**RECORDS FOR THE EXERCISE:**
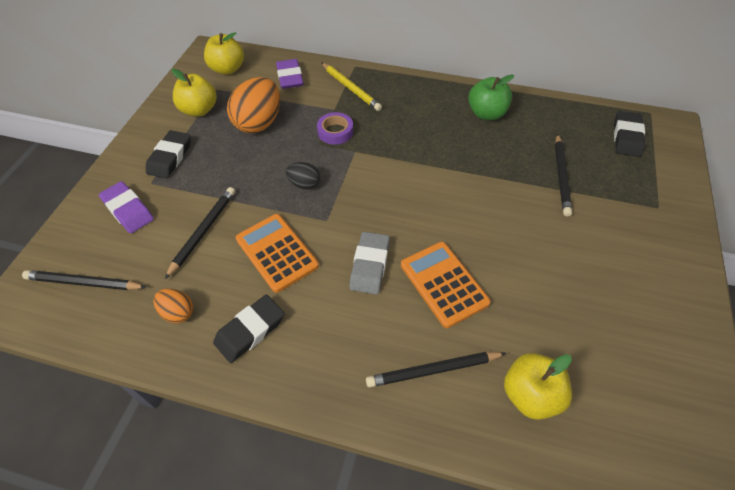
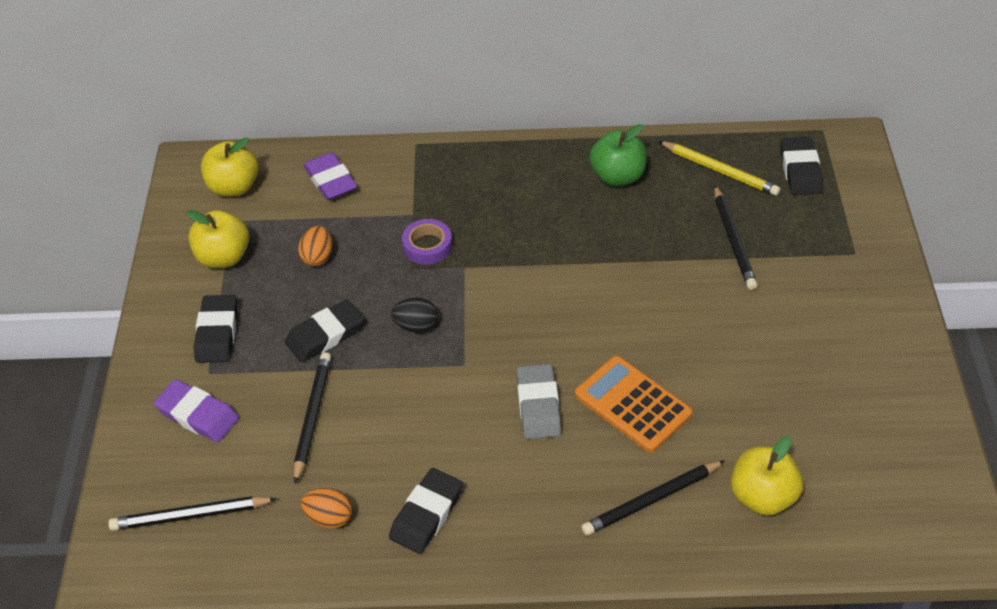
camera: 15 degrees left, 5 degrees down
(239, 176) = (325, 335): none -> black eraser
(259, 123) = (318, 257): orange egg -> orange egg, size x0.51
(277, 252) = (418, 418): orange calculator -> none
(351, 88) = (423, 179): yellow pencil -> yellow pencil (720, 171)

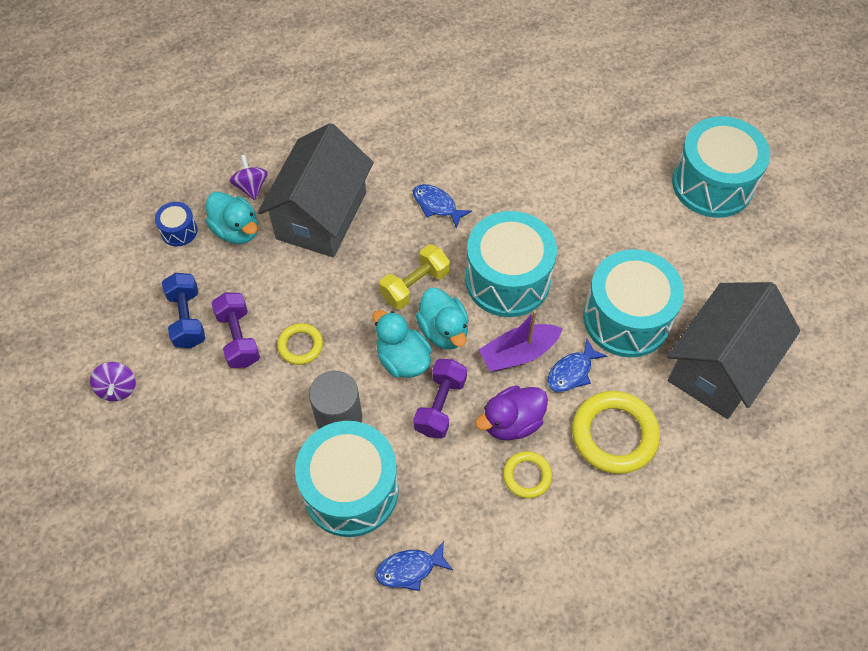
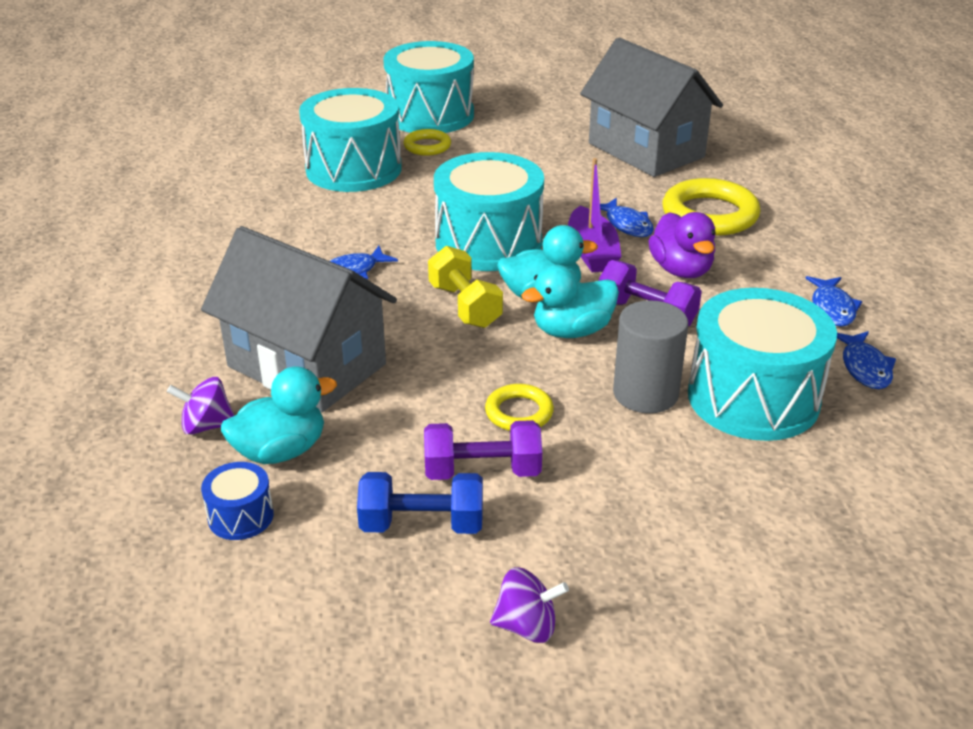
camera: 75 degrees left, 25 degrees down
(489, 543) = (832, 308): none -> blue fish
(527, 476) = (750, 272): yellow ring -> yellow ring (427, 146)
(626, 318) = (571, 184): turquoise drum -> turquoise drum (353, 169)

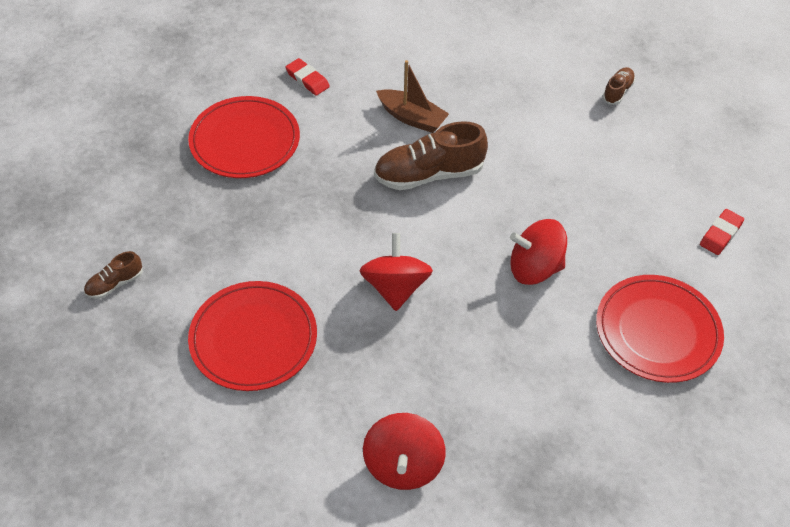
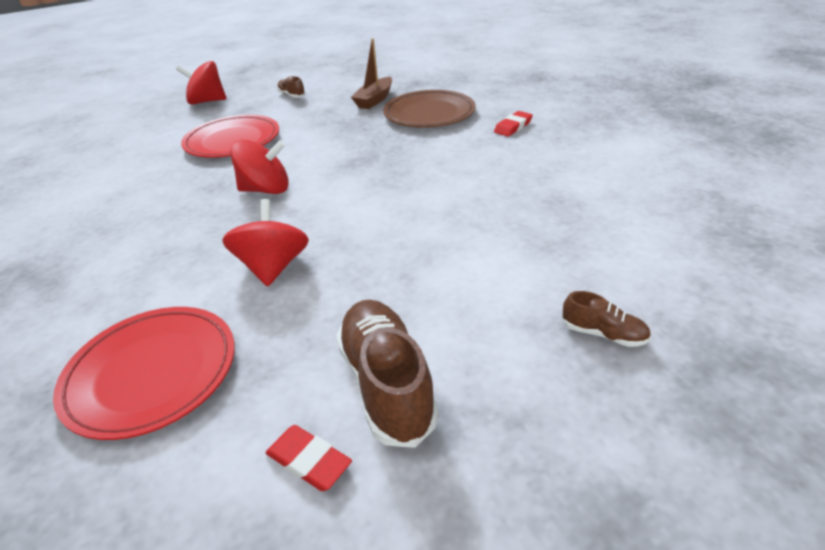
camera: 90 degrees right, 15 degrees down
(245, 141) = (429, 113): red plate -> brown plate
(403, 465) = (87, 209): red spinning top -> red spinning top (207, 101)
(412, 118) = (482, 179): brown boat -> brown boat (374, 100)
(429, 174) = (404, 194): brown shoe -> brown shoe (387, 383)

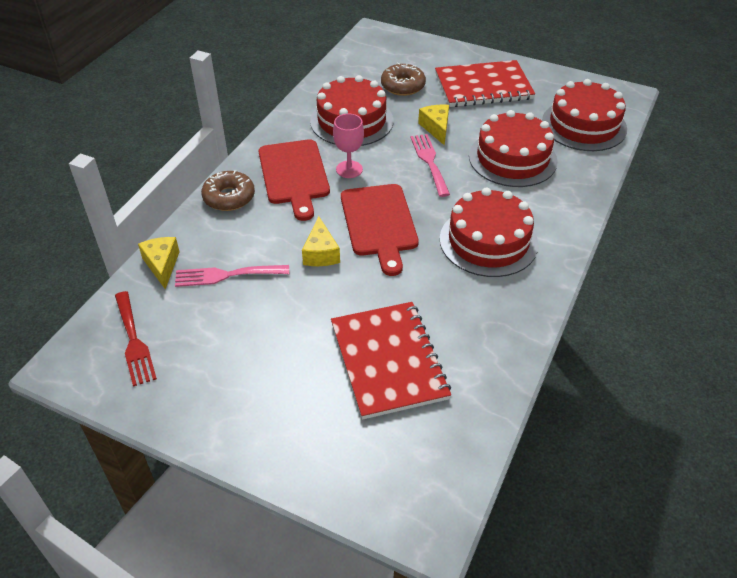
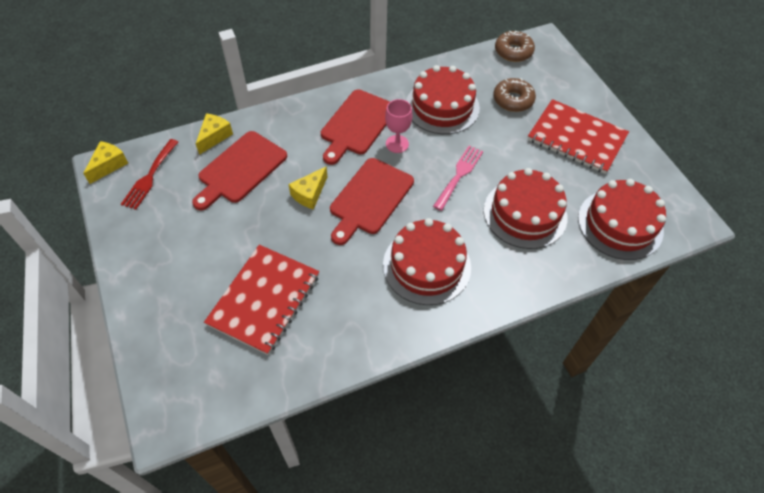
camera: 40 degrees right, 10 degrees up
(226, 275) = (240, 169): pink fork -> red cutting board
(229, 197) = (300, 114): brown donut -> brown donut (513, 51)
(436, 128) = (496, 151): yellow cheese -> yellow cheese (108, 165)

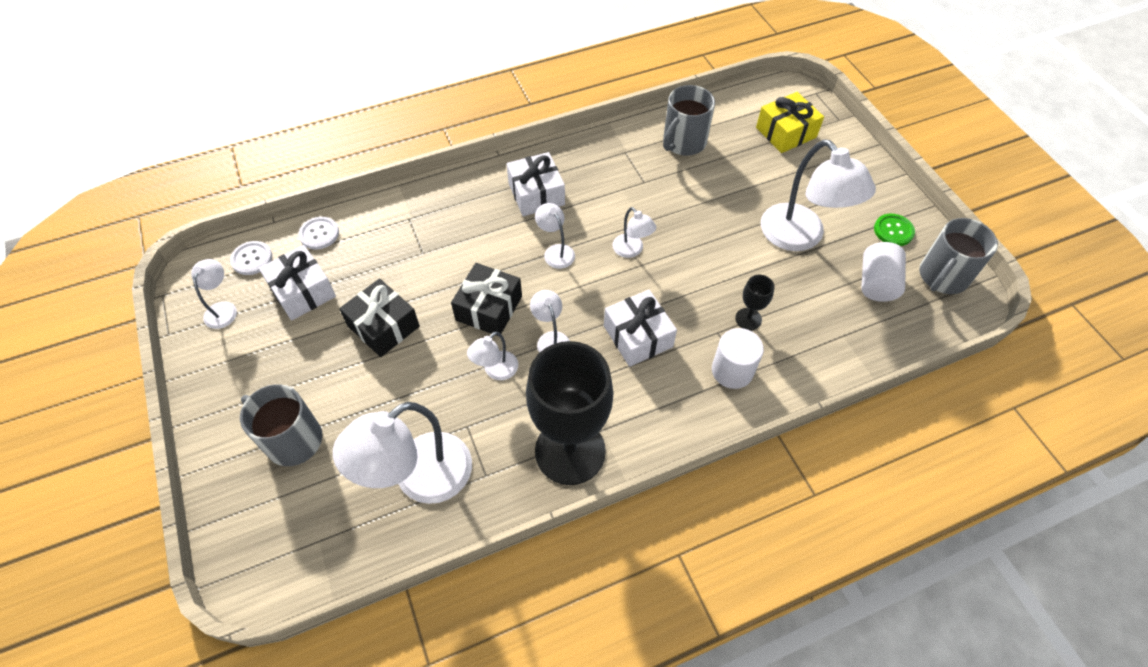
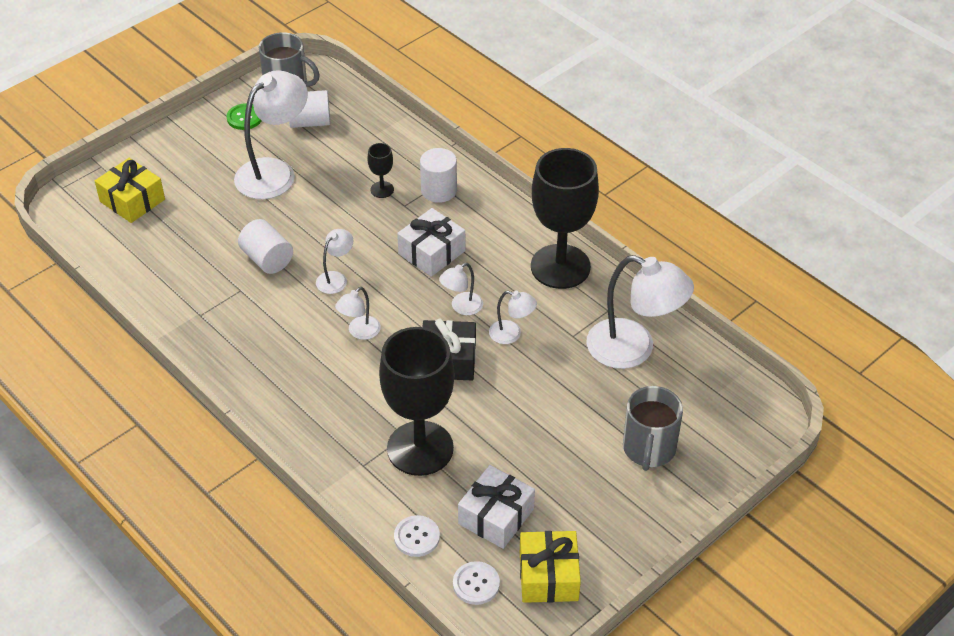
camera: 110 degrees left, 10 degrees down
(223, 309) = (548, 576): white lamp -> yellow gift
(383, 326) = (505, 432): black gift -> none
(403, 260) = (420, 448): none -> black goblet
(536, 194) = (288, 369): white gift -> none
(676, 207) = (267, 259): none -> white cylinder
(683, 142) = (171, 272): grey mug -> none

**REQUIRED ACTION:**
Filter the entries down to the lines containing "right". Copy each of those lines.

**SOLUTION BELOW:**
camera: 90 degrees right, 15 degrees down
camera: 40 degrees right, 10 degrees up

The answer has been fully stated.